**Exercise aim**
Every line of the listing is returned unchanged, and every picture is dropped.

**Raw data**
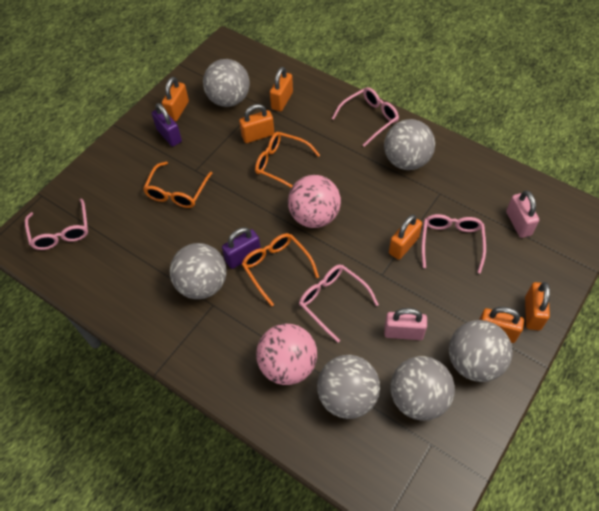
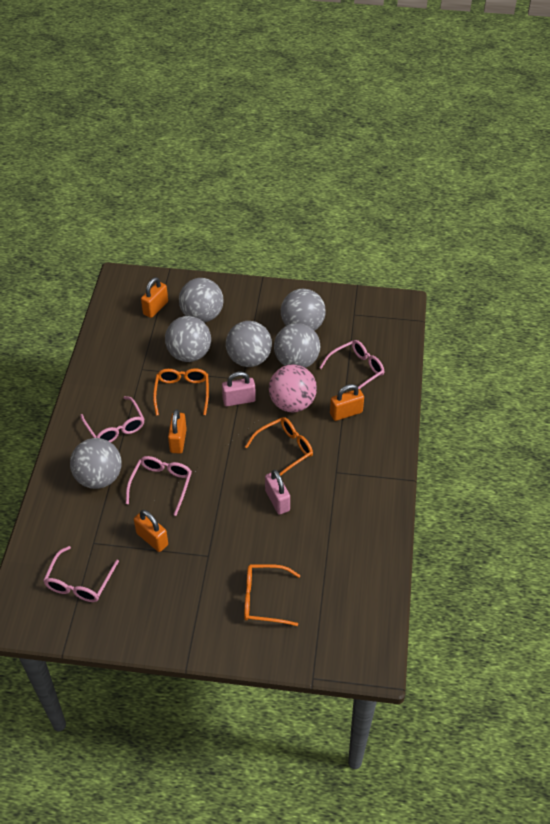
orange padlock: 6 -> 4
pink ball: 2 -> 1
purple padlock: 2 -> 0

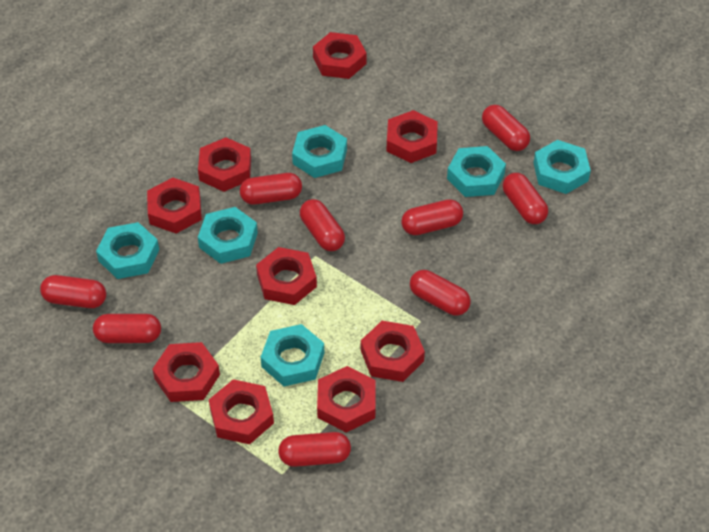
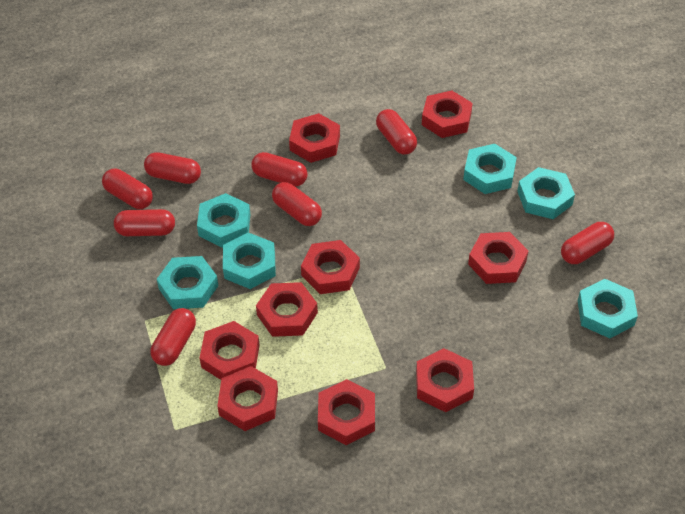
red capsule: 9 -> 8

**Task result**
orange padlock: 6 -> 4
pink ball: 2 -> 1
purple padlock: 2 -> 0

red capsule: 9 -> 8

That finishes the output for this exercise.